WHAT IS BEING ASKED: Only the lines from the one with "turquoise battery [385,149,443,270]" to the end of the material should be reproduced, exactly and in full, both ends included.

DATA FOR THIS TASK:
--- START ---
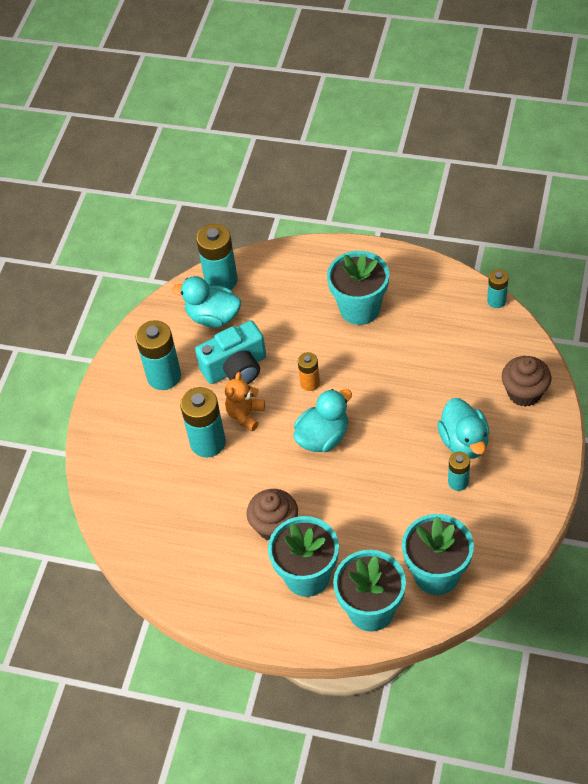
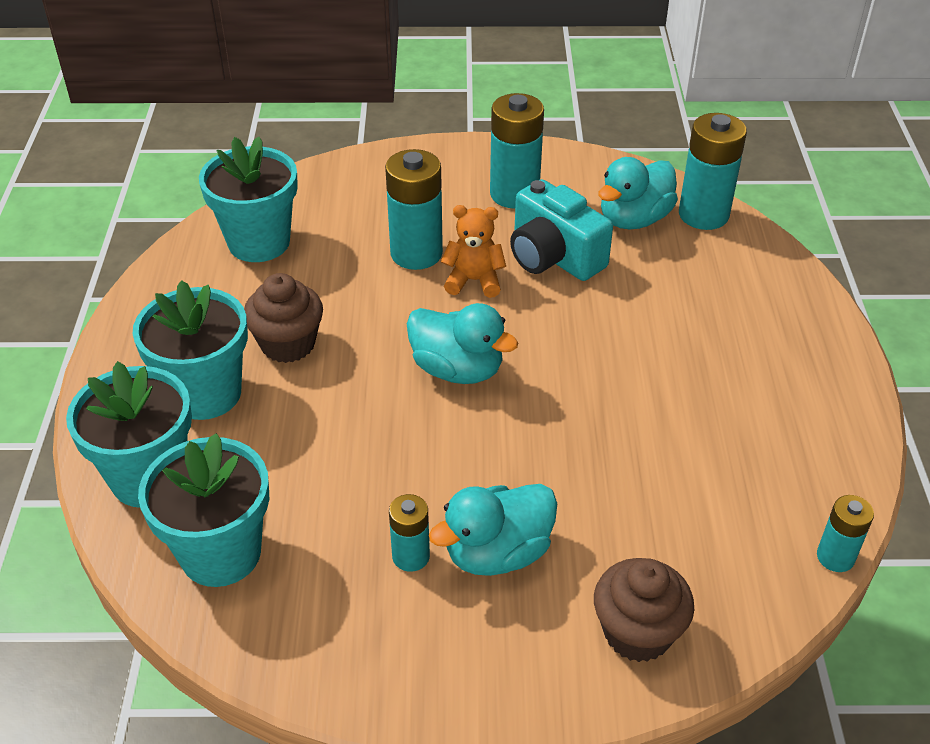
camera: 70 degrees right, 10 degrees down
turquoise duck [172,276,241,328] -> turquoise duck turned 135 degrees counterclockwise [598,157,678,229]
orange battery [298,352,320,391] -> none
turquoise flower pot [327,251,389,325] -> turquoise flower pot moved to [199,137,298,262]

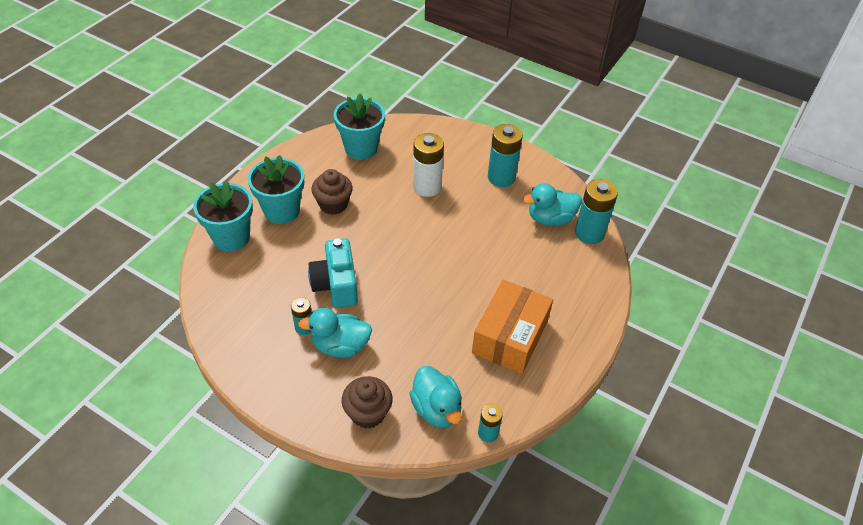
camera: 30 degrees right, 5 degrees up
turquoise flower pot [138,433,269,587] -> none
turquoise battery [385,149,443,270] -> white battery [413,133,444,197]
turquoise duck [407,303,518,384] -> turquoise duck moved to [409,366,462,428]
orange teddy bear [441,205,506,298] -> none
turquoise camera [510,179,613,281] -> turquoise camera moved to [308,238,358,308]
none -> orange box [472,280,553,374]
--- END ---
TASK RESPONSE:
turquoise battery [385,149,443,270] -> white battery [413,133,444,197]
turquoise duck [407,303,518,384] -> turquoise duck moved to [409,366,462,428]
orange teddy bear [441,205,506,298] -> none
turquoise camera [510,179,613,281] -> turquoise camera moved to [308,238,358,308]
none -> orange box [472,280,553,374]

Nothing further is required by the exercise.